- [WHAT IS REQUIRED] Please identify every line in the entries below that contains the string "kern", and copy each of those lines. Case counts, so match capital and lowercase letters exactly.

[Dataset excerpt]
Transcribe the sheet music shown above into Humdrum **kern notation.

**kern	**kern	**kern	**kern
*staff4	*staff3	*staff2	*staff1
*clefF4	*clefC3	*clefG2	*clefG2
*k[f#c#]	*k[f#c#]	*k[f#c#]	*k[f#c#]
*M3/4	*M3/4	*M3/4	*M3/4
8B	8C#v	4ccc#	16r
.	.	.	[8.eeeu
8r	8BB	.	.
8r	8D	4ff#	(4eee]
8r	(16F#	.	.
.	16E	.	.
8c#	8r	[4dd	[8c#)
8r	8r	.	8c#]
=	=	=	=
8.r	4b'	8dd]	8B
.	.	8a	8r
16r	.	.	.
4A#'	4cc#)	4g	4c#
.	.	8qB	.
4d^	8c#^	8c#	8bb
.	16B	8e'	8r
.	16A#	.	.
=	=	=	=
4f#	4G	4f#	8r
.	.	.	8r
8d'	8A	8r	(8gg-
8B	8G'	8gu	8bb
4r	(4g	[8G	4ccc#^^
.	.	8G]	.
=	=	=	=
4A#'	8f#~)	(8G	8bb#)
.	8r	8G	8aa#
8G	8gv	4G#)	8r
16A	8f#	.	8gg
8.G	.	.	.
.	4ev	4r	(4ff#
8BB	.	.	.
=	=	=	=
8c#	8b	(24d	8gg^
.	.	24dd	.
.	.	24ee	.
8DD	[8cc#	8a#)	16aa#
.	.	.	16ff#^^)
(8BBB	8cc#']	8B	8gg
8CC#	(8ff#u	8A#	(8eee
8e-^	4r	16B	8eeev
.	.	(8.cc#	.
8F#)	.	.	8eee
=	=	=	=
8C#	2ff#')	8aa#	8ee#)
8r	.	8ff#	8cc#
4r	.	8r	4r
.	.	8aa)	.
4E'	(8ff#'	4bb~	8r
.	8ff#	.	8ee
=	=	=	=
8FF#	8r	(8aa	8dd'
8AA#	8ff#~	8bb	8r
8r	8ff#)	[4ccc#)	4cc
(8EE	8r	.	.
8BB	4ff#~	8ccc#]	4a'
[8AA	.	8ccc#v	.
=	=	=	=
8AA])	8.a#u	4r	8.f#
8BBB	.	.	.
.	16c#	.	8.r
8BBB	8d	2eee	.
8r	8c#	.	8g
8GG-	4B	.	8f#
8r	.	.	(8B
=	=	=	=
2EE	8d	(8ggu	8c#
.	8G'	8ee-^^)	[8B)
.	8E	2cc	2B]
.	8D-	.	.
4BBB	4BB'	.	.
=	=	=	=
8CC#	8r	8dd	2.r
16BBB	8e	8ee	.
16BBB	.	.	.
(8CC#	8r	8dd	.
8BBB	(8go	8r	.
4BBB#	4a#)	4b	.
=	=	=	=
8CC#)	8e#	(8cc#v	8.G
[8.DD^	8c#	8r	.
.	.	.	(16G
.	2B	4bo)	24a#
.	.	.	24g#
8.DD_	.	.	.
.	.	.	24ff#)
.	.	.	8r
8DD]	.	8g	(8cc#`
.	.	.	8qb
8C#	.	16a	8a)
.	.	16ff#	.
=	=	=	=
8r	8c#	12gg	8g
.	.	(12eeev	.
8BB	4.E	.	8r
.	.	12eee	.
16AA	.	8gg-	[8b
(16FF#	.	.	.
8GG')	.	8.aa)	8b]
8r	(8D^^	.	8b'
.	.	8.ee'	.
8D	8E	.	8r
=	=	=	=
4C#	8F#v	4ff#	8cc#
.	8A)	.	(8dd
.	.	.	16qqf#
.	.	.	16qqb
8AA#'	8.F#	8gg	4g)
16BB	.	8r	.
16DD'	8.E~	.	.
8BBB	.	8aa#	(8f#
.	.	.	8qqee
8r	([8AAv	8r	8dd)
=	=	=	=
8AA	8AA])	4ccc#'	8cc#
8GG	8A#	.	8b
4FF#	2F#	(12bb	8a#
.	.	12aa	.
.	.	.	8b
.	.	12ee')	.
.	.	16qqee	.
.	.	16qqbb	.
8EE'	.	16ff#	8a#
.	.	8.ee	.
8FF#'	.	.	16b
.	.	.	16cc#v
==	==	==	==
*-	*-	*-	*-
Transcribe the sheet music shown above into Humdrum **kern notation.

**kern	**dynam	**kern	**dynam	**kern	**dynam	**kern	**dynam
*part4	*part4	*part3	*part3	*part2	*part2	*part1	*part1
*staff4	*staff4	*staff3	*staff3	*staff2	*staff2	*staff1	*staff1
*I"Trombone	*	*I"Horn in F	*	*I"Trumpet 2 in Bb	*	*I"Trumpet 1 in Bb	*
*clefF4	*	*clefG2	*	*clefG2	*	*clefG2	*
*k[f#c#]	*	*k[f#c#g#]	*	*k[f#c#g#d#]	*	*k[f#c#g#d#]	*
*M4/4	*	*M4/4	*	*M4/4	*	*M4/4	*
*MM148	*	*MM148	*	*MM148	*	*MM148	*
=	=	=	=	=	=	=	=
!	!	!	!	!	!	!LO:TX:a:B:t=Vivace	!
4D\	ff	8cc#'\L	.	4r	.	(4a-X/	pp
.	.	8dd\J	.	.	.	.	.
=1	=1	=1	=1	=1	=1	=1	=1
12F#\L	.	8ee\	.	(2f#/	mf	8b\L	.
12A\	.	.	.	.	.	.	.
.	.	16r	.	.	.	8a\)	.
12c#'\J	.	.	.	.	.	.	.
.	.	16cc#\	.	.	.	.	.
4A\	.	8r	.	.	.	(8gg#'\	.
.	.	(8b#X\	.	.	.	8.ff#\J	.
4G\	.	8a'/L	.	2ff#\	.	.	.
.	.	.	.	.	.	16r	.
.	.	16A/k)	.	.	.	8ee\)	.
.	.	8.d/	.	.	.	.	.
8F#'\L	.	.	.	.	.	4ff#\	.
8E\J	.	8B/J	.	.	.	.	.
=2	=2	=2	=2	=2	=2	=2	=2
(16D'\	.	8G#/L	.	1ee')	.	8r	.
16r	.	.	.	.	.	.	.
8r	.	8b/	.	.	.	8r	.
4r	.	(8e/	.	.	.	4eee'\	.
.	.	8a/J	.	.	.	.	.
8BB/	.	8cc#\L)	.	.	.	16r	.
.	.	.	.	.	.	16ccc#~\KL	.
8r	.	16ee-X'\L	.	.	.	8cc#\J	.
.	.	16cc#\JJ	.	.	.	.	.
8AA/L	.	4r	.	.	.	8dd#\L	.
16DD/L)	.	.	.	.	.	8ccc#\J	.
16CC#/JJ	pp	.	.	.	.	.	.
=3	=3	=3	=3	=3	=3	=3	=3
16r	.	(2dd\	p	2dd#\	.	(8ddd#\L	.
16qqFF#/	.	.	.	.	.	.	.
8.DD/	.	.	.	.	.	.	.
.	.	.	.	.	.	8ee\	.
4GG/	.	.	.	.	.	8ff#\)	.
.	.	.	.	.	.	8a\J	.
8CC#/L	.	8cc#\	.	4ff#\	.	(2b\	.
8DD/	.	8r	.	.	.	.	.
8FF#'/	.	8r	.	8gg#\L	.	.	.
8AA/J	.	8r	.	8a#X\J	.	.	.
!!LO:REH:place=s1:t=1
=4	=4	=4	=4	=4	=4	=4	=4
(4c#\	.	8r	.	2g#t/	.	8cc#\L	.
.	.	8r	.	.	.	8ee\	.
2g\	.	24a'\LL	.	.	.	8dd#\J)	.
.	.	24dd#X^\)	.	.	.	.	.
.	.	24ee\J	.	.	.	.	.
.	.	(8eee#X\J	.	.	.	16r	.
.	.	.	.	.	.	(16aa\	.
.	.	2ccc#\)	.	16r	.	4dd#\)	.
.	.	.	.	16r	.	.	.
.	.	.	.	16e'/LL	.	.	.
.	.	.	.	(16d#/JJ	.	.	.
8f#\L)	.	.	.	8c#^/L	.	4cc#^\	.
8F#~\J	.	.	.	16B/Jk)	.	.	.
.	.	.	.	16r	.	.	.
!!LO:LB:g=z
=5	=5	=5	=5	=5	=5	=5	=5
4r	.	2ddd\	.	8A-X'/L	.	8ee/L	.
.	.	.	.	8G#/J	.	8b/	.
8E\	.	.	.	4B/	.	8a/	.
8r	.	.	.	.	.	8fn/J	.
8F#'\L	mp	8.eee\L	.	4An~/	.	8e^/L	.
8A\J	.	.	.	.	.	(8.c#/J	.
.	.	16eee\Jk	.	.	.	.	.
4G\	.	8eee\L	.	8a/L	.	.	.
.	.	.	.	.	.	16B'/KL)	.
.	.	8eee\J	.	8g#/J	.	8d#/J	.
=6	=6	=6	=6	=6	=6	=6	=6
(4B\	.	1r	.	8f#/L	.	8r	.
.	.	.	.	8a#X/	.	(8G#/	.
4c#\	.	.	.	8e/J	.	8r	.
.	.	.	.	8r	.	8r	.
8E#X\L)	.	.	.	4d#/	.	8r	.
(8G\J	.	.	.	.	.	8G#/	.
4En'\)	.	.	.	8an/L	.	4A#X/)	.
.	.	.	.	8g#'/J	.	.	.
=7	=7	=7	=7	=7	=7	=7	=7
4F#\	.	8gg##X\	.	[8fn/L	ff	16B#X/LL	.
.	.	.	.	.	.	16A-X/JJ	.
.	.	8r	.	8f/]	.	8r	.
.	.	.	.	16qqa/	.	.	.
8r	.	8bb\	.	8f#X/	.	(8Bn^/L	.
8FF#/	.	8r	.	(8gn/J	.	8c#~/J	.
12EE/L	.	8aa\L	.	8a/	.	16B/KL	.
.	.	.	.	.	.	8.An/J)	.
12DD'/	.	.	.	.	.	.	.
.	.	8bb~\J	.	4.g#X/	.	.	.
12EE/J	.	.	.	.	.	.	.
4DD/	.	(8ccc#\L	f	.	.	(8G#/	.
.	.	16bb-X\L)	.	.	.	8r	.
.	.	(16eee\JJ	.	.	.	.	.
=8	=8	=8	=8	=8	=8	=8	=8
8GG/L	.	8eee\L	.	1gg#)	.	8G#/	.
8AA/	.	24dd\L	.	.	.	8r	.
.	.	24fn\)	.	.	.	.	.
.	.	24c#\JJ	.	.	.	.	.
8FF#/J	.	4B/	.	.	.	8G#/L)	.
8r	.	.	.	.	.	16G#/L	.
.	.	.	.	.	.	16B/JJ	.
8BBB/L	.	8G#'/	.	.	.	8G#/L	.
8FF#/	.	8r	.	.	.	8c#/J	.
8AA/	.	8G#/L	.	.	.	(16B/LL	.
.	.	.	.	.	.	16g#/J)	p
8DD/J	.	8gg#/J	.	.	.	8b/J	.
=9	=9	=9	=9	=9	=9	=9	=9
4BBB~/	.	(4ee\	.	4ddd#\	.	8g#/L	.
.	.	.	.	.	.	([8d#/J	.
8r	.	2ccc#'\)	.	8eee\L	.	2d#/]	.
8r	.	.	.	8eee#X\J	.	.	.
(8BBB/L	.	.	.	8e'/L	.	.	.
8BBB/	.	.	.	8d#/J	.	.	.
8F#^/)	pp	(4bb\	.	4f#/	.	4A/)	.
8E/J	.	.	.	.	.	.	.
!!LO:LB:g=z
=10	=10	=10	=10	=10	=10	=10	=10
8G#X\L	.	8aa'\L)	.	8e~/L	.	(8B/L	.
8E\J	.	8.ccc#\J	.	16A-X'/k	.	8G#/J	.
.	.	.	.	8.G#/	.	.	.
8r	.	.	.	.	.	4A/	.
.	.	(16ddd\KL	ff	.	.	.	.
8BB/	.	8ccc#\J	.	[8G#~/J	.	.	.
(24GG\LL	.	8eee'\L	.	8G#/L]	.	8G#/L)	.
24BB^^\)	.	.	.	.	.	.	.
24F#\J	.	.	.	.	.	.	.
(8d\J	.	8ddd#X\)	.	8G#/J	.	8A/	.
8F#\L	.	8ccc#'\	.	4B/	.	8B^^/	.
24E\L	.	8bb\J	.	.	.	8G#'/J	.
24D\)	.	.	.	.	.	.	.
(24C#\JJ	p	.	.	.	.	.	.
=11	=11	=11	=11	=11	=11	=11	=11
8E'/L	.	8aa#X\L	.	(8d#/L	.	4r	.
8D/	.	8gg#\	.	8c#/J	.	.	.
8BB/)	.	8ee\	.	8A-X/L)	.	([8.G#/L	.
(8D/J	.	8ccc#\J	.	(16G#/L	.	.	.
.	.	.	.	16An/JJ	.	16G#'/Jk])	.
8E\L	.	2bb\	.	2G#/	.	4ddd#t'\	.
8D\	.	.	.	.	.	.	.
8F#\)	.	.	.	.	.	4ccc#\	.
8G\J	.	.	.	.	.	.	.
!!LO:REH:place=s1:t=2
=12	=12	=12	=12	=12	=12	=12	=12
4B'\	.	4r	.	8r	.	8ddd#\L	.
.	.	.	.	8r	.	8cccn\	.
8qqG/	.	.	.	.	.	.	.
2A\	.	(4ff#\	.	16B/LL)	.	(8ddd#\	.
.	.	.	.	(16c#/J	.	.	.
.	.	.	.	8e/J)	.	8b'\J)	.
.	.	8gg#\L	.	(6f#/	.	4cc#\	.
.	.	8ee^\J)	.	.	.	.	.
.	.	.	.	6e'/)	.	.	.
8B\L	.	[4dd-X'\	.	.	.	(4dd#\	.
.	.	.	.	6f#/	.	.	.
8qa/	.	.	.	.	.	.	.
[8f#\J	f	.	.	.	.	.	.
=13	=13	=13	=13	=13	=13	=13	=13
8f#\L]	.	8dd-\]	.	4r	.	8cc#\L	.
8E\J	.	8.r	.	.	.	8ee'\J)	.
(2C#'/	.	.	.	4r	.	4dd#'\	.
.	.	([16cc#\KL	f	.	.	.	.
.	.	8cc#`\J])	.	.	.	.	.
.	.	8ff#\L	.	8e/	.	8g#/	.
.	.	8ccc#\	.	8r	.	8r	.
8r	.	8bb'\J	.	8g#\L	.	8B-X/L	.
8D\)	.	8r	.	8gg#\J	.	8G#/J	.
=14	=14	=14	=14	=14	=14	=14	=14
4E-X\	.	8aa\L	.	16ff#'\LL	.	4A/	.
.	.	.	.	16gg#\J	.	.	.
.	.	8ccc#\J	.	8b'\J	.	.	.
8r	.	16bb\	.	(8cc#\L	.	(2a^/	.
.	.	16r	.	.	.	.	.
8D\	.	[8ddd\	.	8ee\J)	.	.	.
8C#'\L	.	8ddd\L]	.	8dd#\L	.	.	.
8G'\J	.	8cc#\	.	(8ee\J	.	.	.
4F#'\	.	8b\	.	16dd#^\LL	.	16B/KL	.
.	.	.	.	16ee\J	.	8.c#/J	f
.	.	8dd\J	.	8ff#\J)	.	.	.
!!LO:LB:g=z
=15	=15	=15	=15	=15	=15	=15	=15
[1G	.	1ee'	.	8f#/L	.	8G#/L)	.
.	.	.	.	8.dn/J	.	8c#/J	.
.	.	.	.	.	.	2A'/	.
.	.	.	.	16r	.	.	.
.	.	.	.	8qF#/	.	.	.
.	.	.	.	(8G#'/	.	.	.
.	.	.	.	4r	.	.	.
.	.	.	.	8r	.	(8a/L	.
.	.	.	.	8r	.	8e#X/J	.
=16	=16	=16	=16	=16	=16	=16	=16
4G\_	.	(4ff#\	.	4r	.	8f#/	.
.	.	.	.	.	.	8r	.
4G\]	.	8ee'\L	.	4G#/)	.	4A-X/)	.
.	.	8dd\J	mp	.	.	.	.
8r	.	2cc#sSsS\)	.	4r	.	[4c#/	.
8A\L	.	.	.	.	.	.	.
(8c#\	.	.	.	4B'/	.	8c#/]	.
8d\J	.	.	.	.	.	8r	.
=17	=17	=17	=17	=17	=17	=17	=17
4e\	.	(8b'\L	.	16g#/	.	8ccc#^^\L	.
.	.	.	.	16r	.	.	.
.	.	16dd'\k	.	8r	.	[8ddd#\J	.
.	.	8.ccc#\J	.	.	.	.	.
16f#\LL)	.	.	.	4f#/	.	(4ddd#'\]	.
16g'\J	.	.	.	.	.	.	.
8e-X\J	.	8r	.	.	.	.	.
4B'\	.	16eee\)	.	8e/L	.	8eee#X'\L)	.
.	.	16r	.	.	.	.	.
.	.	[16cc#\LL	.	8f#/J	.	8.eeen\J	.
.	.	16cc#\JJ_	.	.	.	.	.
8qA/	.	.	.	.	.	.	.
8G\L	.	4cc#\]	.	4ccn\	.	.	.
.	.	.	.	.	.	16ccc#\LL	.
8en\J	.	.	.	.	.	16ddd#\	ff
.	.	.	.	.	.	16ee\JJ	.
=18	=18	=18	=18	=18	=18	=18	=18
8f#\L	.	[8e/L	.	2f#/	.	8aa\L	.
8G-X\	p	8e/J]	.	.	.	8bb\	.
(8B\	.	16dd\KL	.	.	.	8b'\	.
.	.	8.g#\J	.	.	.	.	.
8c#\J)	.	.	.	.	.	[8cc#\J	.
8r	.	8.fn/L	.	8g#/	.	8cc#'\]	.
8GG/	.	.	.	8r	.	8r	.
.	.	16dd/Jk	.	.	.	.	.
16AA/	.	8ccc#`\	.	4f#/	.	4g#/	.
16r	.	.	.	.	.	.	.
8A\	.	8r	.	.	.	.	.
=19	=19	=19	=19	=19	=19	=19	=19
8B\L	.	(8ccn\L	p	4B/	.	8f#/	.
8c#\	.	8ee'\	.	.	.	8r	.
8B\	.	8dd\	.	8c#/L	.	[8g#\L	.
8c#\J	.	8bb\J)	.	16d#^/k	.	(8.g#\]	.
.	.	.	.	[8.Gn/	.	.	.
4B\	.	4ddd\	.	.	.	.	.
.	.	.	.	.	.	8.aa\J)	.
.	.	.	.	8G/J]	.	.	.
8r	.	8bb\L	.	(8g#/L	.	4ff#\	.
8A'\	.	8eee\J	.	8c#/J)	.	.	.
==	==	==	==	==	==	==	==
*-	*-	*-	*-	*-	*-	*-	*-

- [FINAL RESULT]
Transcribe the sheet music shown above into Humdrum **kern notation.
**kern	**kern	**kern	**kern
Transcribe the sheet music shown above into Humdrum **kern notation.
**kern	**dynam	**kern	**dynam	**kern	**dynam	**kern	**dynam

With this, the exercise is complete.